* [WORK INSTRUCTIONS]
Transcribe the full listing without changing a word, and omit its pictures.

**** LISTED ENTRIES

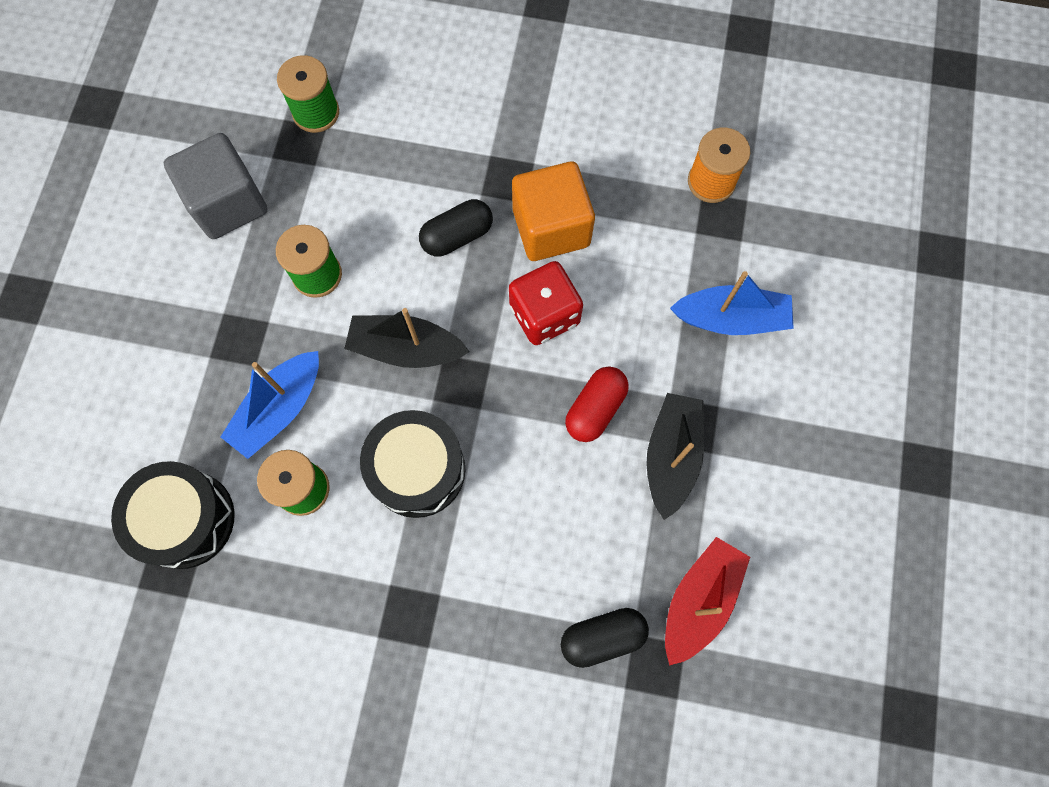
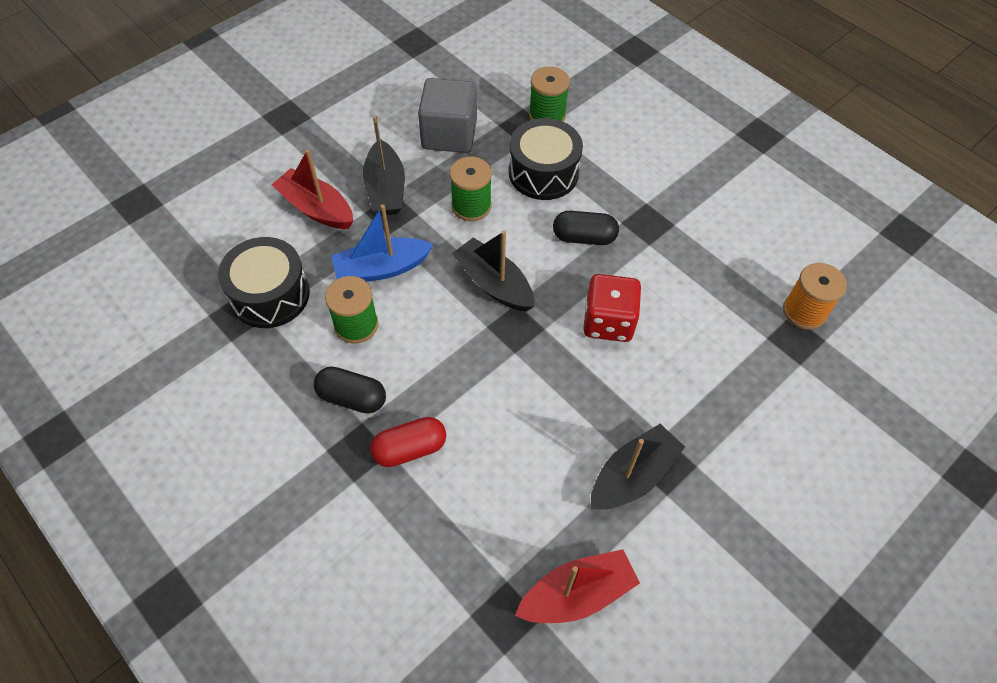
camera: 35 degrees right, 15 degrees down
(153, 388) = (316, 208): none -> red boat
(210, 314) = (385, 189): none -> black boat
(417, 470) = (440, 362): black drum -> black drum (543, 173)
(551, 228) = (656, 271): orange cube -> none
(595, 409) = (598, 406): red capsule -> red capsule (410, 449)
(602, 637) = (481, 566): black capsule -> black capsule (352, 398)
(731, 318) = (752, 412): blue boat -> none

********

* [YOUR RESPONSE]
camera: 35 degrees right, 15 degrees down
(153, 388) = (316, 208): none -> red boat
(210, 314) = (385, 189): none -> black boat
(417, 470) = (440, 362): black drum -> black drum (543, 173)
(551, 228) = (656, 271): orange cube -> none
(595, 409) = (598, 406): red capsule -> red capsule (410, 449)
(602, 637) = (481, 566): black capsule -> black capsule (352, 398)
(731, 318) = (752, 412): blue boat -> none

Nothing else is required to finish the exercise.